#### Your goal:
Set down the records again. Every word and mark must match exactly.

---------- Task material

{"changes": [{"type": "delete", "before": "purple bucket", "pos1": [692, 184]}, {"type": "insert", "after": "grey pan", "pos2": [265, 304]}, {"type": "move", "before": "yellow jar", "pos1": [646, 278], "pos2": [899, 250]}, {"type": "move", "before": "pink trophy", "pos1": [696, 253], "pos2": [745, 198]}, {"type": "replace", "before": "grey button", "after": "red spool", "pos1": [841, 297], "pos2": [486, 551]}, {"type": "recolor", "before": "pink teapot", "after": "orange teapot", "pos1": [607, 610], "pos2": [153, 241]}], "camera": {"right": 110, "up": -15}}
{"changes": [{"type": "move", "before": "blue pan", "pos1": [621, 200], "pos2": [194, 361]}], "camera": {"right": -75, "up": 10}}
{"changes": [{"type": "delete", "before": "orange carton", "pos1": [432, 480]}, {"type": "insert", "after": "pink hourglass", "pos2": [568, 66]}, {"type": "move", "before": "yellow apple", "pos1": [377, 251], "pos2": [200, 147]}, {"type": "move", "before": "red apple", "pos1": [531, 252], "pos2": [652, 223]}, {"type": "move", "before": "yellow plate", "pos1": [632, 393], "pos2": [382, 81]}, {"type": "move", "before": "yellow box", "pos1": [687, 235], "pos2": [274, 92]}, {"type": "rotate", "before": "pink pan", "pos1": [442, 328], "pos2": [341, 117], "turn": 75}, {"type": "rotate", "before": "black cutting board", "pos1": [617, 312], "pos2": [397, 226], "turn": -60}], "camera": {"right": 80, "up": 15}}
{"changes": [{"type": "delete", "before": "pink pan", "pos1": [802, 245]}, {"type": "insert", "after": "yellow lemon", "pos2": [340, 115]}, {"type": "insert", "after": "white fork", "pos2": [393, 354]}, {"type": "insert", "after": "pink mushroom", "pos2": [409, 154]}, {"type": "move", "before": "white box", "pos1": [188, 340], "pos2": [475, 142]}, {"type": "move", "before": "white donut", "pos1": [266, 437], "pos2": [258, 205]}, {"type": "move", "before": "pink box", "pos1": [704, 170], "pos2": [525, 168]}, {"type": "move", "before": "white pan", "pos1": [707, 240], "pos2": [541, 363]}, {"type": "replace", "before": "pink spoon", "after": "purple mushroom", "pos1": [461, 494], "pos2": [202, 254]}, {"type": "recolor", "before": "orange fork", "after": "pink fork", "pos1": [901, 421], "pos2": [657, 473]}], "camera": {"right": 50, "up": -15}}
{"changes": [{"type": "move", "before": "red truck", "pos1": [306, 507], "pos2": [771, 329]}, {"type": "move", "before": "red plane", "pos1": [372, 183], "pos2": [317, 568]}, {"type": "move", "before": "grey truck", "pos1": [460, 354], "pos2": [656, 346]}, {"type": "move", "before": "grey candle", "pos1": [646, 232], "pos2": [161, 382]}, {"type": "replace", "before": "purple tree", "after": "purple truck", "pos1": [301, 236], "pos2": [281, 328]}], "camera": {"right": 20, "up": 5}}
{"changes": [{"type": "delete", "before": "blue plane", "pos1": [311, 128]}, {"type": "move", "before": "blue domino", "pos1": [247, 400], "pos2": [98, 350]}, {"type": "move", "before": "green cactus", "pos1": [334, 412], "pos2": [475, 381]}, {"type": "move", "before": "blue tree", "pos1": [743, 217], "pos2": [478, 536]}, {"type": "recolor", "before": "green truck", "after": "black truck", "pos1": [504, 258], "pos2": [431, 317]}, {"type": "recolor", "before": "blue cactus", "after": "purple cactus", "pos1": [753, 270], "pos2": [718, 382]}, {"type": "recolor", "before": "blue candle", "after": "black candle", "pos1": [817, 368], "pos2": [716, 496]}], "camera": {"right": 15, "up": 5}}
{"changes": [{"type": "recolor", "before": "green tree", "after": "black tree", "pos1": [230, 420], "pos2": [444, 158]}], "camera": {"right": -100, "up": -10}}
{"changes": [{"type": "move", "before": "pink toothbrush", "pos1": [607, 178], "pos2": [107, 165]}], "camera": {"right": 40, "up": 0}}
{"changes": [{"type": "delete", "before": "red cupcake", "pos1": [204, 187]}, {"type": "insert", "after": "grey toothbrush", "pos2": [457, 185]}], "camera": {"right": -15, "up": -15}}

--------------------

#### Response for this exercise:
{"changes": [{"type": "delete", "before": "purple bucket", "pos1": [692, 184]}, {"type": "insert", "after": "grey pan", "pos2": [265, 304]}, {"type": "move", "before": "yellow jar", "pos1": [646, 278], "pos2": [899, 250]}, {"type": "move", "before": "pink trophy", "pos1": [696, 253], "pos2": [745, 198]}, {"type": "replace", "before": "grey button", "after": "red spool", "pos1": [841, 297], "pos2": [486, 551]}, {"type": "recolor", "before": "pink teapot", "after": "orange teapot", "pos1": [607, 610], "pos2": [153, 241]}], "camera": {"right": 110, "up": -15}}
{"changes": [{"type": "move", "before": "blue pan", "pos1": [621, 200], "pos2": [194, 361]}], "camera": {"right": -75, "up": 10}}
{"changes": [{"type": "delete", "before": "orange carton", "pos1": [432, 480]}, {"type": "insert", "after": "pink hourglass", "pos2": [568, 66]}, {"type": "move", "before": "yellow apple", "pos1": [377, 251], "pos2": [200, 147]}, {"type": "move", "before": "red apple", "pos1": [531, 252], "pos2": [652, 223]}, {"type": "move", "before": "yellow plate", "pos1": [632, 393], "pos2": [382, 81]}, {"type": "move", "before": "yellow box", "pos1": [687, 235], "pos2": [274, 92]}, {"type": "rotate", "before": "pink pan", "pos1": [442, 328], "pos2": [341, 117], "turn": 75}, {"type": "rotate", "before": "black cutting board", "pos1": [617, 312], "pos2": [397, 226], "turn": -60}], "camera": {"right": 80, "up": 15}}
{"changes": [{"type": "delete", "before": "pink pan", "pos1": [802, 245]}, {"type": "insert", "after": "yellow lemon", "pos2": [340, 115]}, {"type": "insert", "after": "white fork", "pos2": [393, 354]}, {"type": "insert", "after": "pink mushroom", "pos2": [409, 154]}, {"type": "move", "before": "white box", "pos1": [188, 340], "pos2": [475, 142]}, {"type": "move", "before": "white donut", "pos1": [266, 437], "pos2": [258, 205]}, {"type": "move", "before": "pink box", "pos1": [704, 170], "pos2": [525, 168]}, {"type": "move", "before": "white pan", "pos1": [707, 240], "pos2": [541, 363]}, {"type": "replace", "before": "pink spoon", "after": "purple mushroom", "pos1": [461, 494], "pos2": [202, 254]}, {"type": "recolor", "before": "orange fork", "after": "pink fork", "pos1": [901, 421], "pos2": [657, 473]}], "camera": {"right": 50, "up": -15}}
{"changes": [{"type": "move", "before": "red truck", "pos1": [306, 507], "pos2": [771, 329]}, {"type": "move", "before": "red plane", "pos1": [372, 183], "pos2": [317, 568]}, {"type": "move", "before": "grey truck", "pos1": [460, 354], "pos2": [656, 346]}, {"type": "move", "before": "grey candle", "pos1": [646, 232], "pos2": [161, 382]}, {"type": "replace", "before": "purple tree", "after": "purple truck", "pos1": [301, 236], "pos2": [281, 328]}], "camera": {"right": 20, "up": 5}}
{"changes": [{"type": "delete", "before": "blue plane", "pos1": [311, 128]}, {"type": "move", "before": "blue domino", "pos1": [247, 400], "pos2": [98, 350]}, {"type": "move", "before": "green cactus", "pos1": [334, 412], "pos2": [475, 381]}, {"type": "move", "before": "blue tree", "pos1": [743, 217], "pos2": [478, 536]}, {"type": "recolor", "before": "green truck", "after": "black truck", "pos1": [504, 258], "pos2": [431, 317]}, {"type": "recolor", "before": "blue cactus", "after": "purple cactus", "pos1": [753, 270], "pos2": [718, 382]}, {"type": "recolor", "before": "blue candle", "after": "black candle", "pos1": [817, 368], "pos2": [716, 496]}], "camera": {"right": 15, "up": 5}}
{"changes": [{"type": "recolor", "before": "green tree", "after": "black tree", "pos1": [230, 420], "pos2": [444, 158]}], "camera": {"right": -100, "up": -10}}
{"changes": [{"type": "move", "before": "pink toothbrush", "pos1": [607, 178], "pos2": [107, 165]}], "camera": {"right": 40, "up": 0}}
{"changes": [{"type": "delete", "before": "red cupcake", "pos1": [204, 187]}, {"type": "insert", "after": "grey toothbrush", "pos2": [457, 185]}], "camera": {"right": -15, "up": -15}}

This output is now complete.